- [WORK TO BE COMPLETED] Filter the listing below, please, and copy only the lines with the word "round".

- [SUPPLIED ENTRIES]

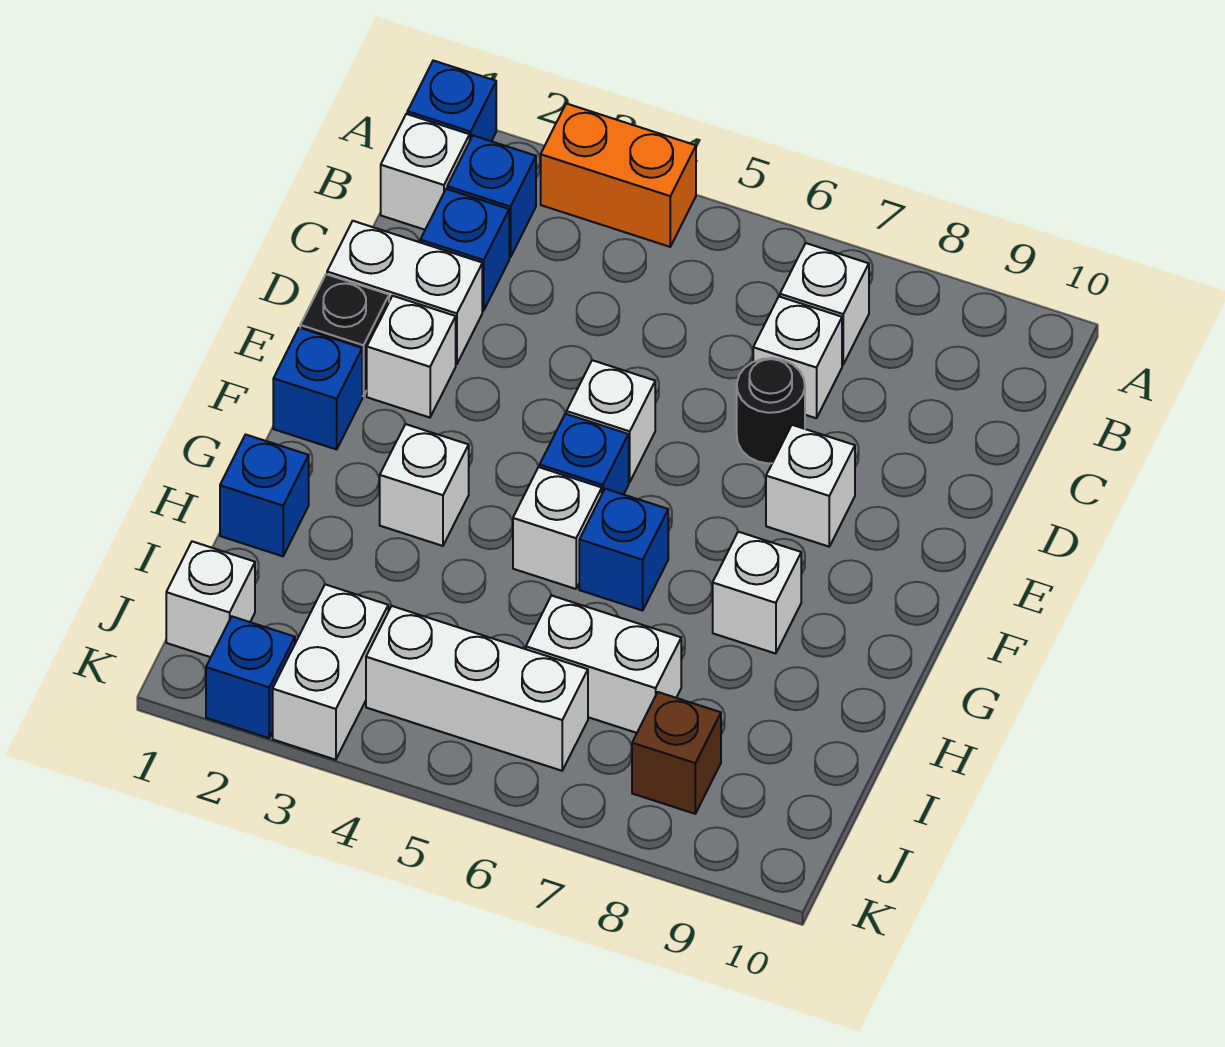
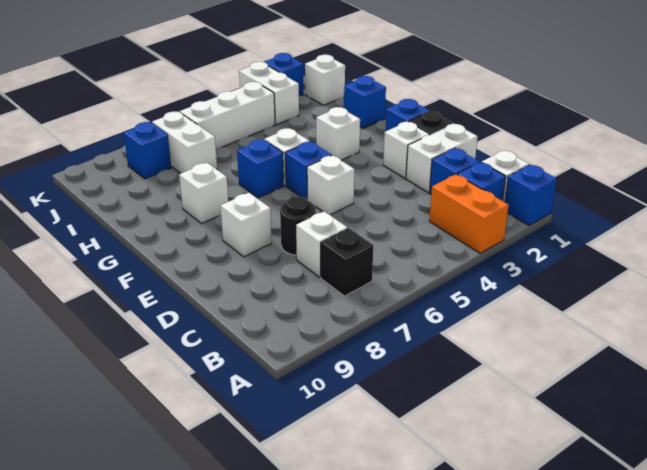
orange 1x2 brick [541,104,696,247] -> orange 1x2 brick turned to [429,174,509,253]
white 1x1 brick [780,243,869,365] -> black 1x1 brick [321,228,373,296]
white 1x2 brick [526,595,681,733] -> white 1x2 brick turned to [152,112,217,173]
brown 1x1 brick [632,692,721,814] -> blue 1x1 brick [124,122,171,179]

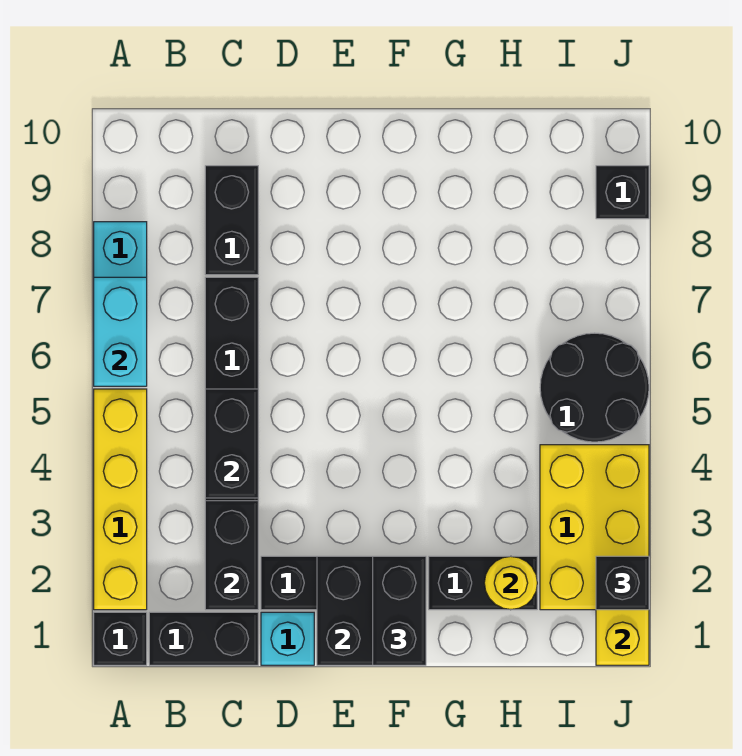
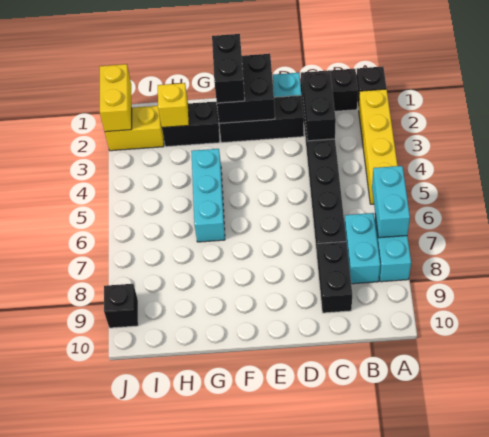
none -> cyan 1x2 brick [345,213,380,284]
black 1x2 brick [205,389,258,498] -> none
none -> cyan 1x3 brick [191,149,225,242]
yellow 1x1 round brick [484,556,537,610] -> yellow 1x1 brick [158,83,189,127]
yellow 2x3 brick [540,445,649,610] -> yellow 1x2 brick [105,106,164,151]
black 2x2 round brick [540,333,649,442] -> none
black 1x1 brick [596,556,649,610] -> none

- [REPLY]
yellow 1x1 round brick [484,556,537,610] -> yellow 1x1 brick [158,83,189,127]
black 2x2 round brick [540,333,649,442] -> none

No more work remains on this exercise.